THE PROBLEM: Work out how many lines in the entries below include the word "degrees". Give nothing but the number.

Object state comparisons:

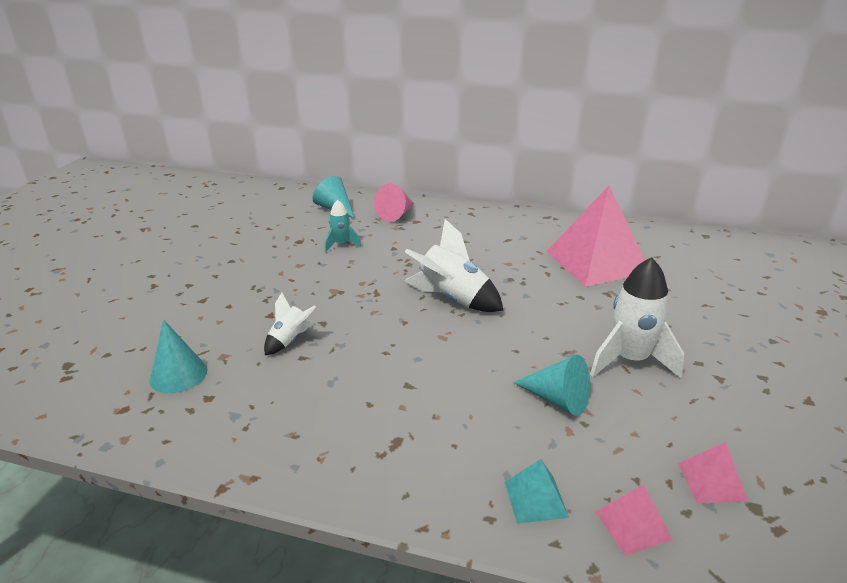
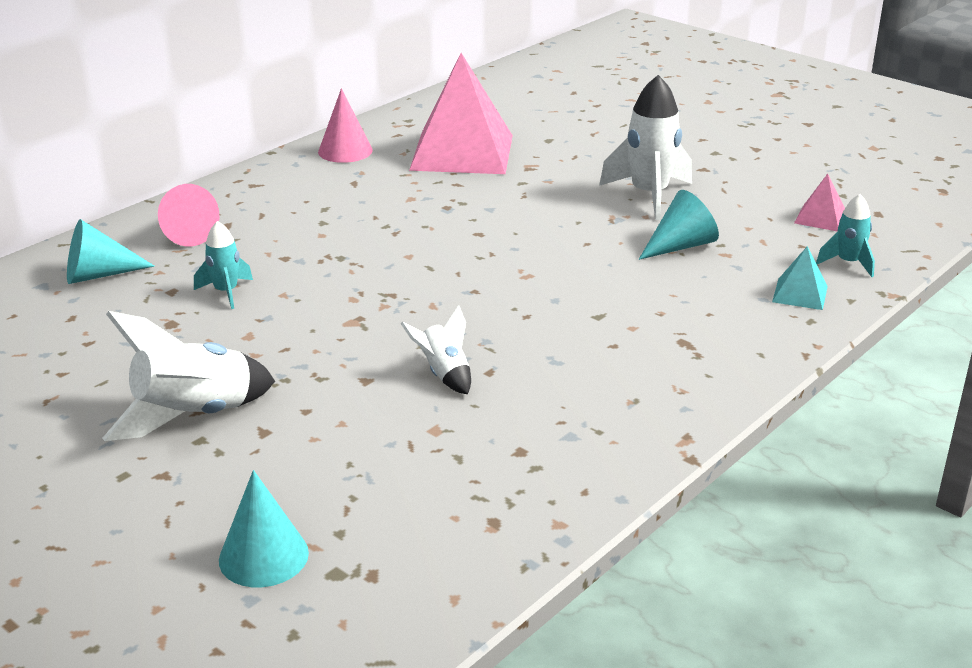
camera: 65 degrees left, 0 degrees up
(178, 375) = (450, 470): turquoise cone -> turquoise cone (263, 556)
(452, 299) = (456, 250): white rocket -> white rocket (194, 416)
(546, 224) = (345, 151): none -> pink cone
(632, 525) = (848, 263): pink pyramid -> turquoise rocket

--

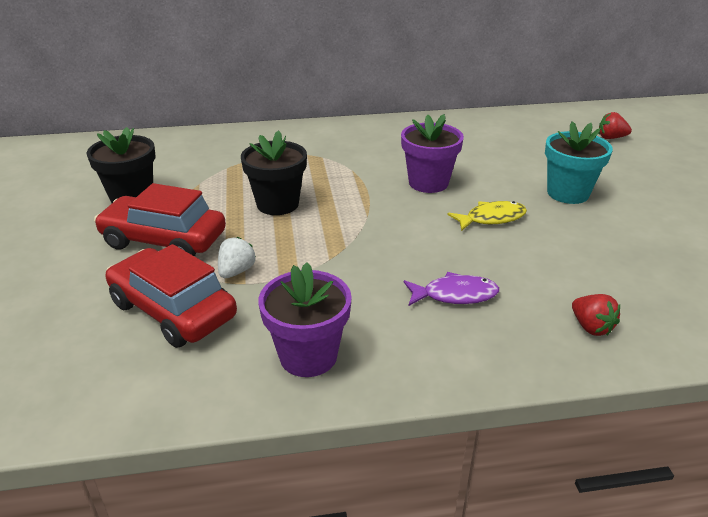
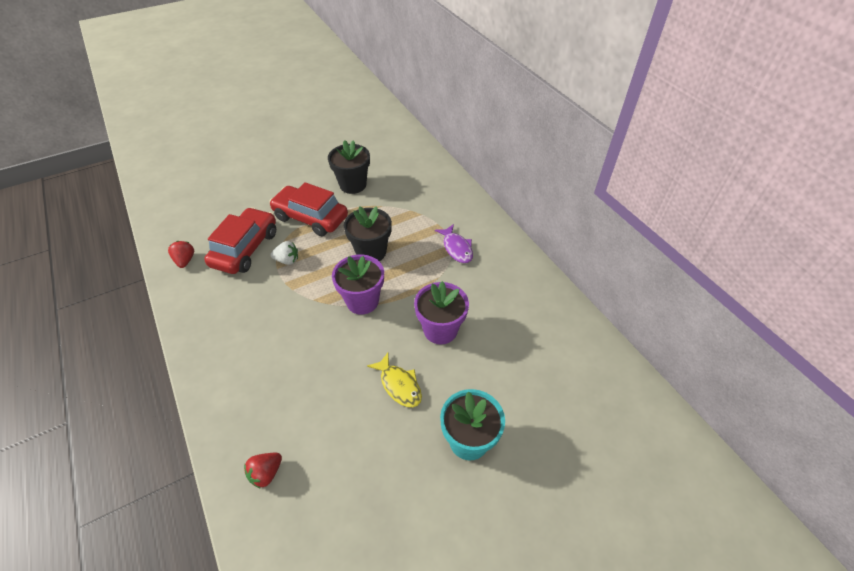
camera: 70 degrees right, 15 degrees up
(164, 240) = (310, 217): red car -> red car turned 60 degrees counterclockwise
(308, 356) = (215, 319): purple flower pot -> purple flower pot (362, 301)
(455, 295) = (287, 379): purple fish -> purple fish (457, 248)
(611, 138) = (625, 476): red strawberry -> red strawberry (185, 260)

* * *

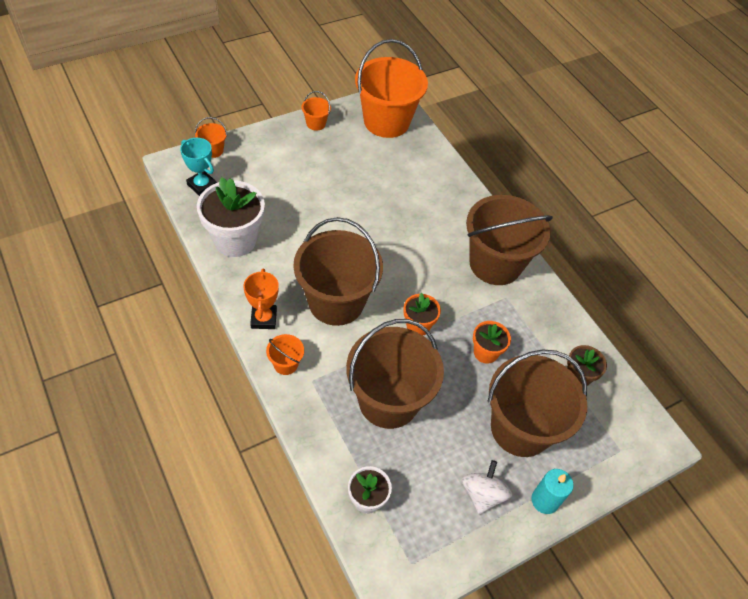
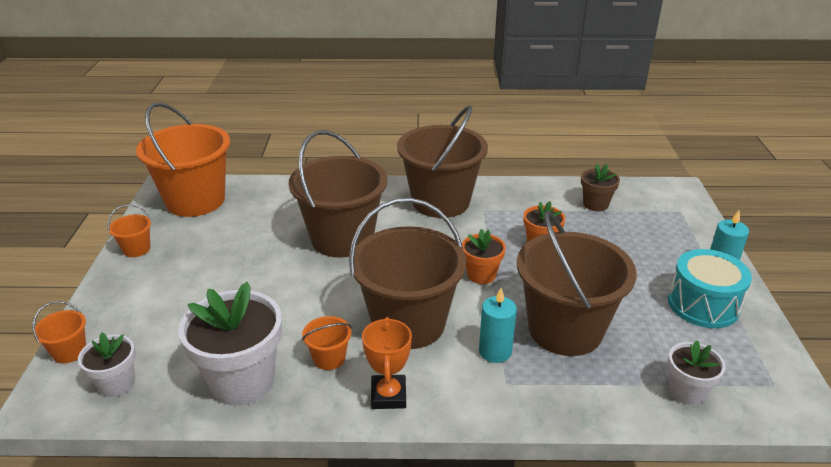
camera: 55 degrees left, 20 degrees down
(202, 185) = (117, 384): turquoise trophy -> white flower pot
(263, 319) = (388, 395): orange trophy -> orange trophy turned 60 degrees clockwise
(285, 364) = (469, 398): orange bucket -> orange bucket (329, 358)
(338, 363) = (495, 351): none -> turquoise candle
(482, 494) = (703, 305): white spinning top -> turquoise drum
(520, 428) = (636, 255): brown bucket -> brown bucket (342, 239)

OUTPUT: 5